[Object correspondence data]
::::

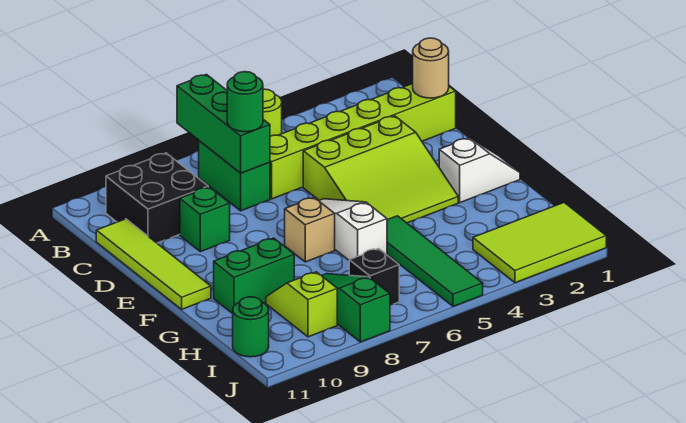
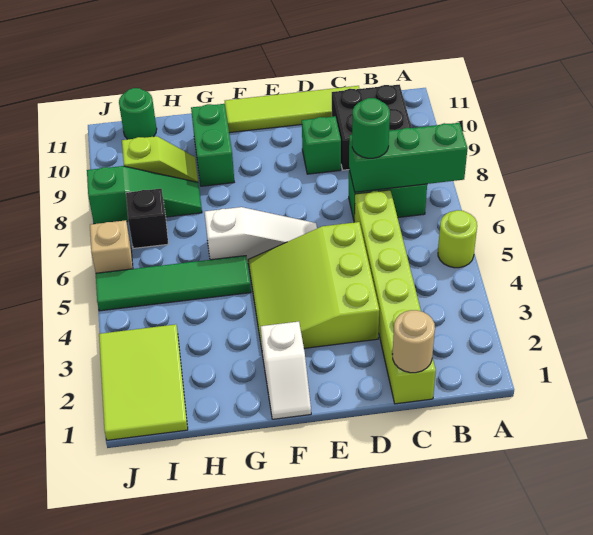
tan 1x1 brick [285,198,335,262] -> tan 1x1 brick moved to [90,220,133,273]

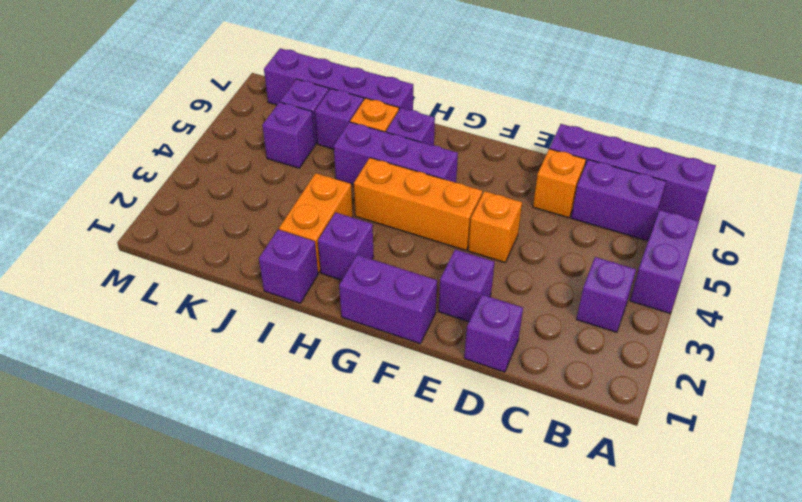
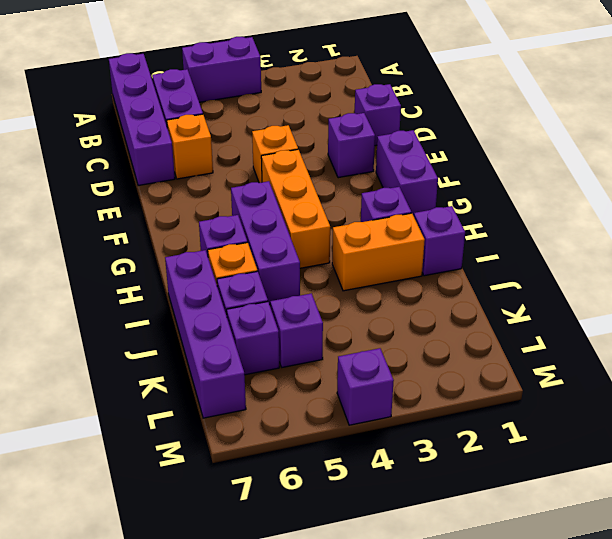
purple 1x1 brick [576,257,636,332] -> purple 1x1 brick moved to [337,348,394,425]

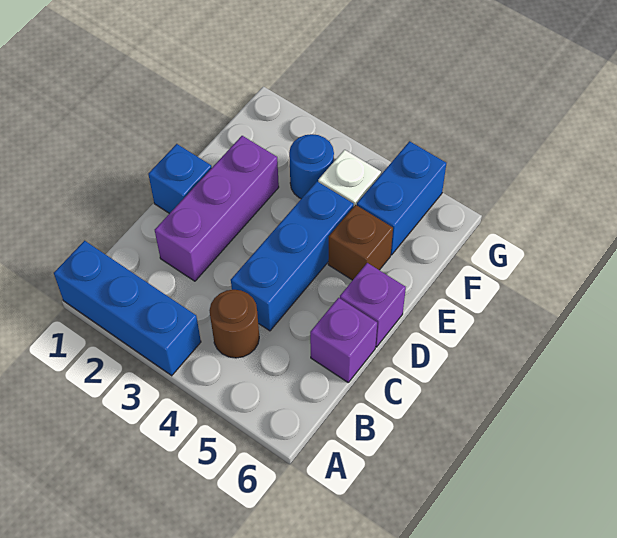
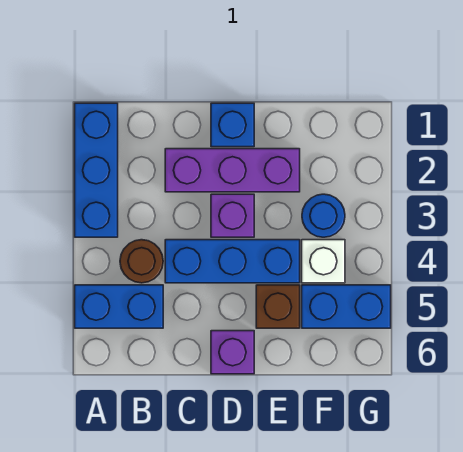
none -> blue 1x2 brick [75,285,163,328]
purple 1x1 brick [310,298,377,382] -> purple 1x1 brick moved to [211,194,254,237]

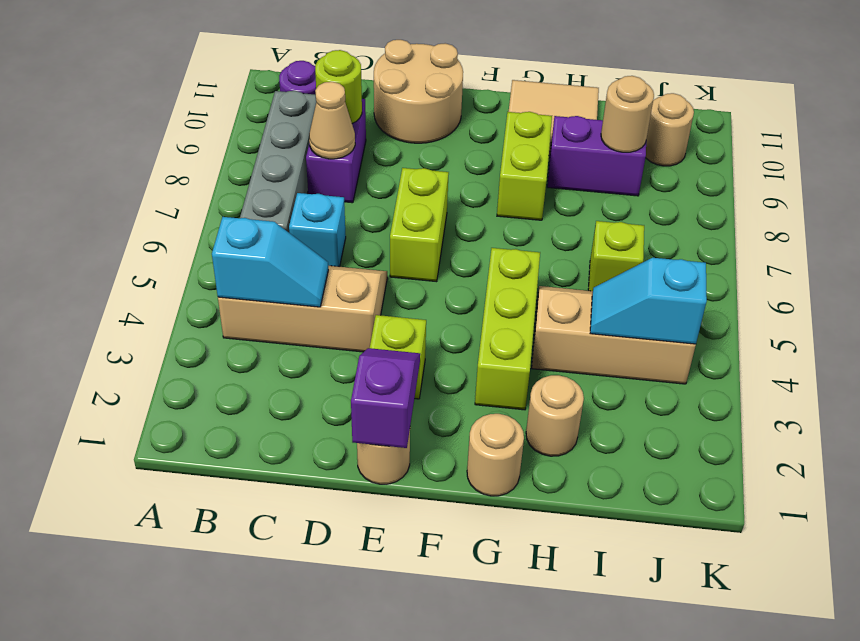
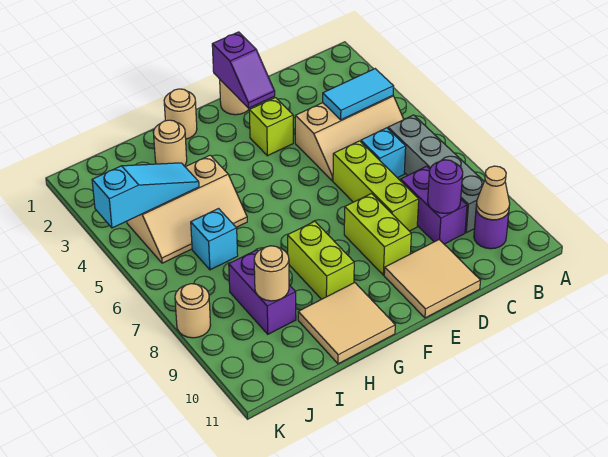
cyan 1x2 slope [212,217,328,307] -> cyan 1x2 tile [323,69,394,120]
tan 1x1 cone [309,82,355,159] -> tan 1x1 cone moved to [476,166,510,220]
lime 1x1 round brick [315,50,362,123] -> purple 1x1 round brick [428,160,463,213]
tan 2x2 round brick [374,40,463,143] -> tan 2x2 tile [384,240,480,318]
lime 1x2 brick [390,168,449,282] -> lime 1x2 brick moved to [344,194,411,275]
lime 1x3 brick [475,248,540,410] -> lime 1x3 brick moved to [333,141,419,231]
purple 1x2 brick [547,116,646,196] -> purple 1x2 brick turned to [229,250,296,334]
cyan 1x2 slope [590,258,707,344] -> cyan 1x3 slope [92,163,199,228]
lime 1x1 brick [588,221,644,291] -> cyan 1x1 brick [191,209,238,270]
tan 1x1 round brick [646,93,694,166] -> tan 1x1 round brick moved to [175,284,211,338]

::::

[Exercise prompt]: The records are above. How many lines in them contain the word "tile"? Give the number alone.

[Final answer]: 2